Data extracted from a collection
● ● ● ● ● ● ●
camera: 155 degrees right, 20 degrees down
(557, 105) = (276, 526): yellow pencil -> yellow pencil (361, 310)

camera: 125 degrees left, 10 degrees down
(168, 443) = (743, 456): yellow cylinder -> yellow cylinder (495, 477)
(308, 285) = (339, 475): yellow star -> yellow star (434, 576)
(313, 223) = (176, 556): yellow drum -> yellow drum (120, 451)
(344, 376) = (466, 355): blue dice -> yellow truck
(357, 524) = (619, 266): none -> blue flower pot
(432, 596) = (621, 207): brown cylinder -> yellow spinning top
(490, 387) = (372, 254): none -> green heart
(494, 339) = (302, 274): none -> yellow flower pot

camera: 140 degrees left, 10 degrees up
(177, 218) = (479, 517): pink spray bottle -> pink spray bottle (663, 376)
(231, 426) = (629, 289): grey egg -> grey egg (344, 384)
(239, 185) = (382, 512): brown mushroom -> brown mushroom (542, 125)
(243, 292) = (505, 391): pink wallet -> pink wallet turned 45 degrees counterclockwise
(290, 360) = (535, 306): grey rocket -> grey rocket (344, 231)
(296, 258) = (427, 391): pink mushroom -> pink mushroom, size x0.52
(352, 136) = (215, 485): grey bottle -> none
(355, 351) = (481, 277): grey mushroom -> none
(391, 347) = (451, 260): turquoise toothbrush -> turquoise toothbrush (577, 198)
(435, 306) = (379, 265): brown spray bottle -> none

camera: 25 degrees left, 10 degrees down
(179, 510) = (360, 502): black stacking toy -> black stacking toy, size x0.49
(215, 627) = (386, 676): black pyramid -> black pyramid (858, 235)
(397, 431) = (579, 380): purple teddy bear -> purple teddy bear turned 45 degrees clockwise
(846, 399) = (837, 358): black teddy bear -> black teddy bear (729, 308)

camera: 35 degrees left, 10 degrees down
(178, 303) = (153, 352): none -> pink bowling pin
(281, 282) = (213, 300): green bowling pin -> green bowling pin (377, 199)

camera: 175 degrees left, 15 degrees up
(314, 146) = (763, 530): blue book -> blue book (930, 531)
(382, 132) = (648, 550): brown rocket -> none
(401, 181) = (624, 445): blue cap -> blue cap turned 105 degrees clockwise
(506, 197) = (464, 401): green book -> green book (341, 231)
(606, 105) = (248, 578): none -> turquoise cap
● ● ● ● ● ● ●
From the entries above, restate word for word the lines from the line containing "(490, 387) = (372, 254): none -> green heart" to the line containing "camera: 175 degrees left, 15 degrees up", both ends included, and nothing more.

◆ Result of the exercise
(490, 387) = (372, 254): none -> green heart
(494, 339) = (302, 274): none -> yellow flower pot

camera: 140 degrees left, 10 degrees up
(177, 218) = (479, 517): pink spray bottle -> pink spray bottle (663, 376)
(231, 426) = (629, 289): grey egg -> grey egg (344, 384)
(239, 185) = (382, 512): brown mushroom -> brown mushroom (542, 125)
(243, 292) = (505, 391): pink wallet -> pink wallet turned 45 degrees counterclockwise
(290, 360) = (535, 306): grey rocket -> grey rocket (344, 231)
(296, 258) = (427, 391): pink mushroom -> pink mushroom, size x0.52
(352, 136) = (215, 485): grey bottle -> none
(355, 351) = (481, 277): grey mushroom -> none
(391, 347) = (451, 260): turquoise toothbrush -> turquoise toothbrush (577, 198)
(435, 306) = (379, 265): brown spray bottle -> none

camera: 25 degrees left, 10 degrees down
(179, 510) = (360, 502): black stacking toy -> black stacking toy, size x0.49
(215, 627) = (386, 676): black pyramid -> black pyramid (858, 235)
(397, 431) = (579, 380): purple teddy bear -> purple teddy bear turned 45 degrees clockwise
(846, 399) = (837, 358): black teddy bear -> black teddy bear (729, 308)

camera: 35 degrees left, 10 degrees down
(178, 303) = (153, 352): none -> pink bowling pin
(281, 282) = (213, 300): green bowling pin -> green bowling pin (377, 199)

camera: 175 degrees left, 15 degrees up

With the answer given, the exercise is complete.